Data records
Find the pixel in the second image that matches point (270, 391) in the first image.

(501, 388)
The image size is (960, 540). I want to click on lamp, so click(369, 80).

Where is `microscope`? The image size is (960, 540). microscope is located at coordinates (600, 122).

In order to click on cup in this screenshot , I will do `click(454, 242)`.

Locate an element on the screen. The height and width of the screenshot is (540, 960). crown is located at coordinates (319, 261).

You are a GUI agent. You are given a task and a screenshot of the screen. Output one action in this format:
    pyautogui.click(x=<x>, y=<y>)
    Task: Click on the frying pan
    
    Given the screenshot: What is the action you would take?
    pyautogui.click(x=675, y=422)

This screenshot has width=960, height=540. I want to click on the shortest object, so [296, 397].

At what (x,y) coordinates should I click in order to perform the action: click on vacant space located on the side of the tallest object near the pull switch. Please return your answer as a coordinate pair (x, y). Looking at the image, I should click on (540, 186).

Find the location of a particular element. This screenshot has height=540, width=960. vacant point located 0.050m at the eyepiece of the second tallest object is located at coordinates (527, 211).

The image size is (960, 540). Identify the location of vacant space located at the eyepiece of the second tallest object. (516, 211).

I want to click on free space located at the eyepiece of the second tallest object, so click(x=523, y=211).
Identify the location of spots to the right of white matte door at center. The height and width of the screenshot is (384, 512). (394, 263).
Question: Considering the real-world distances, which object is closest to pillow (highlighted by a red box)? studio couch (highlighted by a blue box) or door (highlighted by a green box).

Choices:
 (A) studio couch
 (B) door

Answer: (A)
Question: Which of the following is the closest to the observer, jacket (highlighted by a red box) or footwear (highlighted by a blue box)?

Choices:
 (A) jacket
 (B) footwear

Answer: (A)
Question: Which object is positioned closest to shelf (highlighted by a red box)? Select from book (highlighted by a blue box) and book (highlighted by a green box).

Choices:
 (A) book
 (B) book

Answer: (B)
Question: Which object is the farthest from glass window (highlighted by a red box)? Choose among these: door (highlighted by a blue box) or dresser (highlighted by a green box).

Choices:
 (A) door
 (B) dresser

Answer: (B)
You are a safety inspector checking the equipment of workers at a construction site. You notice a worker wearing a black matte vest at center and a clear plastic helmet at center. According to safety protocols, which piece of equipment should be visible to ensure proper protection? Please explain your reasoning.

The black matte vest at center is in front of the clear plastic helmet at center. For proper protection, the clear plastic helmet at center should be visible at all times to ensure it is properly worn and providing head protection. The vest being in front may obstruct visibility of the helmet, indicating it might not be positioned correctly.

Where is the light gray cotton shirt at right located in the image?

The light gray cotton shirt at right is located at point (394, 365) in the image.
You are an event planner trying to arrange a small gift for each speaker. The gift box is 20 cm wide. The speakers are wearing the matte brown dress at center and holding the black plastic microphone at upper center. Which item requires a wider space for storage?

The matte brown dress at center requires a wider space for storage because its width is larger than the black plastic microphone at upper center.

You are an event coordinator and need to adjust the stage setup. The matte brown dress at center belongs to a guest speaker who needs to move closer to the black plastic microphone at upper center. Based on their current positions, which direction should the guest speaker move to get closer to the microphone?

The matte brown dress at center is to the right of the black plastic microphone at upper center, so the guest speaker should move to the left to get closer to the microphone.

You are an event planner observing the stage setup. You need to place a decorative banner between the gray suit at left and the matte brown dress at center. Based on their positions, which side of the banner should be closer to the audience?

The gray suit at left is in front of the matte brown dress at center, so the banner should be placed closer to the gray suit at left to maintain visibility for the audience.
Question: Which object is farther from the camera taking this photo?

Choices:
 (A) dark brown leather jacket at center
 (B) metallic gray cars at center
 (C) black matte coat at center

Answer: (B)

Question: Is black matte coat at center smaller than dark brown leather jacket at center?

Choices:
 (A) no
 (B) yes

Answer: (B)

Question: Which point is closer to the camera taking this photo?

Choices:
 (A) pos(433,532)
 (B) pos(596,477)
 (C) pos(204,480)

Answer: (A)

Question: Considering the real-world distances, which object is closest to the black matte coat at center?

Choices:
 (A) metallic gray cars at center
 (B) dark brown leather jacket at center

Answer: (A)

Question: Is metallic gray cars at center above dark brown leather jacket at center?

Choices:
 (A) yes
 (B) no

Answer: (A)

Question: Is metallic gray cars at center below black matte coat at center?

Task directions
Reproduce the material above line for line, changing nothing.

Reply to the exercise
Find the pixel in the second image that matches point (270, 391) in the first image.

(501, 388)
The image size is (960, 540). I want to click on lamp, so click(369, 80).

Where is `microscope`? The image size is (960, 540). microscope is located at coordinates (600, 122).

In order to click on cup in this screenshot , I will do `click(454, 242)`.

Locate an element on the screen. The height and width of the screenshot is (540, 960). crown is located at coordinates (319, 261).

You are a GUI agent. You are given a task and a screenshot of the screen. Output one action in this format:
    pyautogui.click(x=<x>, y=<y>)
    Task: Click on the frying pan
    
    Given the screenshot: What is the action you would take?
    pyautogui.click(x=675, y=422)

This screenshot has width=960, height=540. I want to click on the shortest object, so [296, 397].

At what (x,y) coordinates should I click in order to perform the action: click on vacant space located on the side of the tallest object near the pull switch. Please return your answer as a coordinate pair (x, y). Looking at the image, I should click on (540, 186).

Find the location of a particular element. This screenshot has height=540, width=960. vacant point located 0.050m at the eyepiece of the second tallest object is located at coordinates (527, 211).

The image size is (960, 540). Identify the location of vacant space located at the eyepiece of the second tallest object. (516, 211).

I want to click on free space located at the eyepiece of the second tallest object, so click(x=523, y=211).
Identify the location of spots to the right of white matte door at center. The height and width of the screenshot is (384, 512). (394, 263).
Question: Considering the real-world distances, which object is closest to pillow (highlighted by a red box)? studio couch (highlighted by a blue box) or door (highlighted by a green box).

Choices:
 (A) studio couch
 (B) door

Answer: (A)
Question: Which of the following is the closest to the observer, jacket (highlighted by a red box) or footwear (highlighted by a blue box)?

Choices:
 (A) jacket
 (B) footwear

Answer: (A)
Question: Which object is positioned closest to shelf (highlighted by a red box)? Select from book (highlighted by a blue box) and book (highlighted by a green box).

Choices:
 (A) book
 (B) book

Answer: (B)
Question: Which object is the farthest from glass window (highlighted by a red box)? Choose among these: door (highlighted by a blue box) or dresser (highlighted by a green box).

Choices:
 (A) door
 (B) dresser

Answer: (B)
You are a safety inspector checking the equipment of workers at a construction site. You notice a worker wearing a black matte vest at center and a clear plastic helmet at center. According to safety protocols, which piece of equipment should be visible to ensure proper protection? Please explain your reasoning.

The black matte vest at center is in front of the clear plastic helmet at center. For proper protection, the clear plastic helmet at center should be visible at all times to ensure it is properly worn and providing head protection. The vest being in front may obstruct visibility of the helmet, indicating it might not be positioned correctly.

Where is the light gray cotton shirt at right located in the image?

The light gray cotton shirt at right is located at point (394, 365) in the image.
You are an event planner trying to arrange a small gift for each speaker. The gift box is 20 cm wide. The speakers are wearing the matte brown dress at center and holding the black plastic microphone at upper center. Which item requires a wider space for storage?

The matte brown dress at center requires a wider space for storage because its width is larger than the black plastic microphone at upper center.

You are an event coordinator and need to adjust the stage setup. The matte brown dress at center belongs to a guest speaker who needs to move closer to the black plastic microphone at upper center. Based on their current positions, which direction should the guest speaker move to get closer to the microphone?

The matte brown dress at center is to the right of the black plastic microphone at upper center, so the guest speaker should move to the left to get closer to the microphone.

You are an event planner observing the stage setup. You need to place a decorative banner between the gray suit at left and the matte brown dress at center. Based on their positions, which side of the banner should be closer to the audience?

The gray suit at left is in front of the matte brown dress at center, so the banner should be placed closer to the gray suit at left to maintain visibility for the audience.
Question: Which object is farther from the camera taking this photo?

Choices:
 (A) dark brown leather jacket at center
 (B) metallic gray cars at center
 (C) black matte coat at center

Answer: (B)

Question: Is black matte coat at center smaller than dark brown leather jacket at center?

Choices:
 (A) no
 (B) yes

Answer: (B)

Question: Which point is closer to the camera taking this photo?

Choices:
 (A) pos(433,532)
 (B) pos(596,477)
 (C) pos(204,480)

Answer: (A)

Question: Considering the real-world distances, which object is closest to the black matte coat at center?

Choices:
 (A) metallic gray cars at center
 (B) dark brown leather jacket at center

Answer: (A)

Question: Is metallic gray cars at center above dark brown leather jacket at center?

Choices:
 (A) yes
 (B) no

Answer: (A)

Question: Is metallic gray cars at center below black matte coat at center?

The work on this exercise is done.